• **EXERCISE**
Copy the material below verbatim from the line with "(286, 345) = (185, 424): brown banana -> none" to the line with "(304, 173) = (267, 305): yellow", both lines included, omitting pictures and every line outside that range.

• **TASK INPUTS**
----------

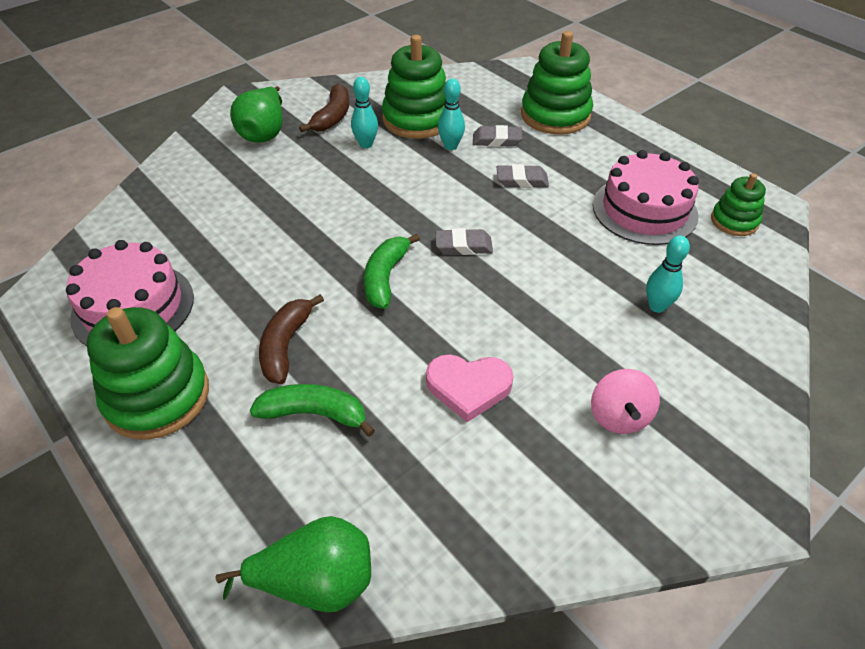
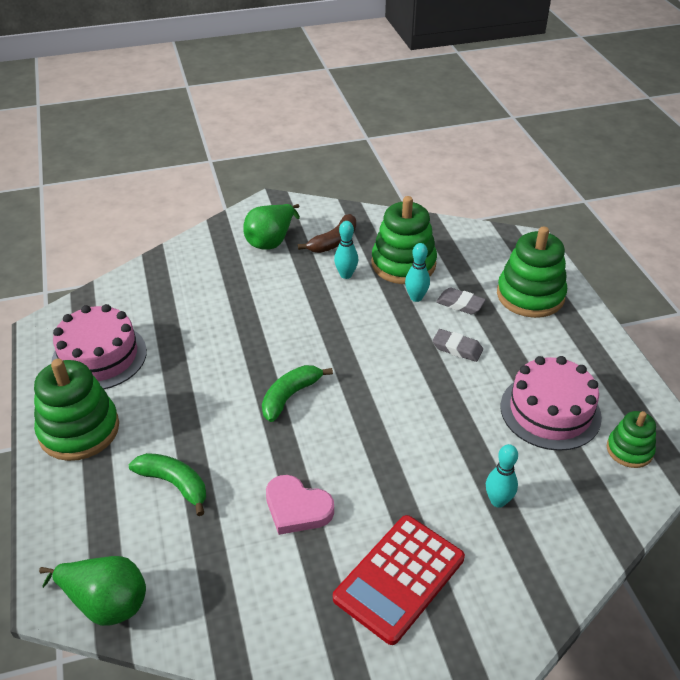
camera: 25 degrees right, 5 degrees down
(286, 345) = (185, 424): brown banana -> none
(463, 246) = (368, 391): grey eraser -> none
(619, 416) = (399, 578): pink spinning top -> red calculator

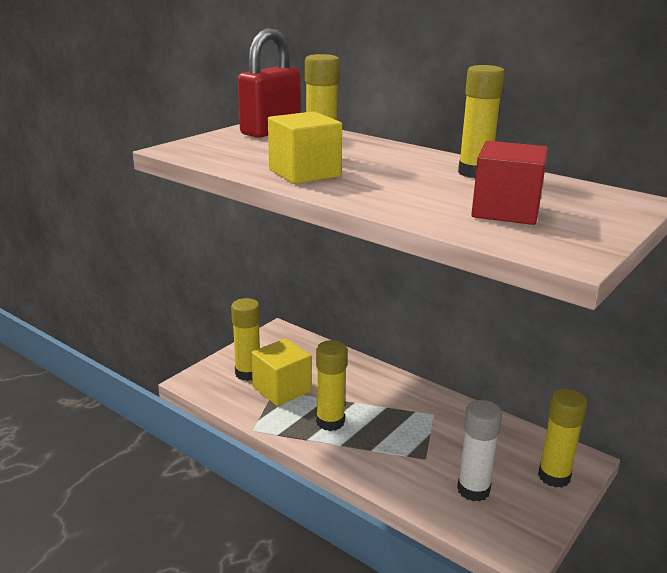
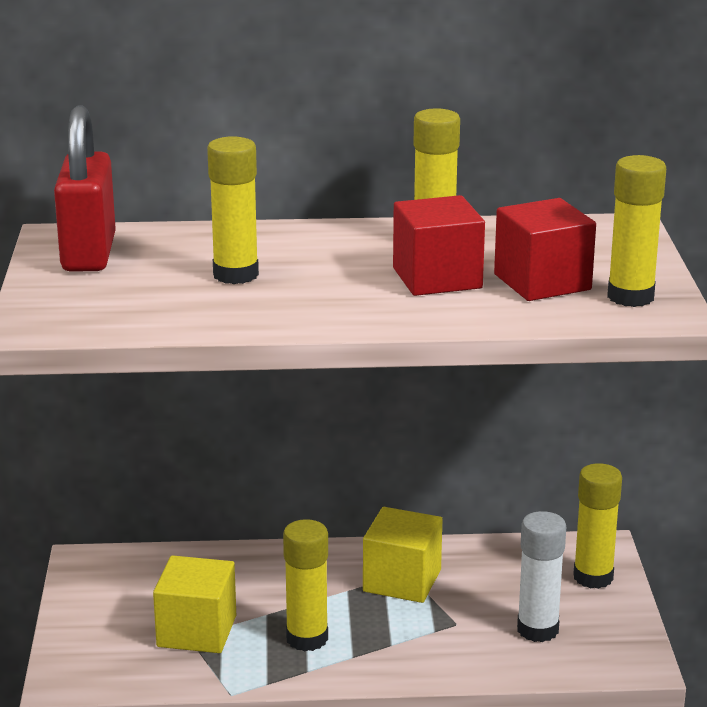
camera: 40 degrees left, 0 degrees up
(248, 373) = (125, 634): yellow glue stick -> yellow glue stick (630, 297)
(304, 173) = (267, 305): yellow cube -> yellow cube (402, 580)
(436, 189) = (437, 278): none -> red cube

----------

• **TASK SOLUTION**
(286, 345) = (185, 424): brown banana -> none
(463, 246) = (368, 391): grey eraser -> none
(619, 416) = (399, 578): pink spinning top -> red calculator

camera: 40 degrees left, 0 degrees up
(248, 373) = (125, 634): yellow glue stick -> yellow glue stick (630, 297)
(304, 173) = (267, 305): yellow cube -> yellow cube (402, 580)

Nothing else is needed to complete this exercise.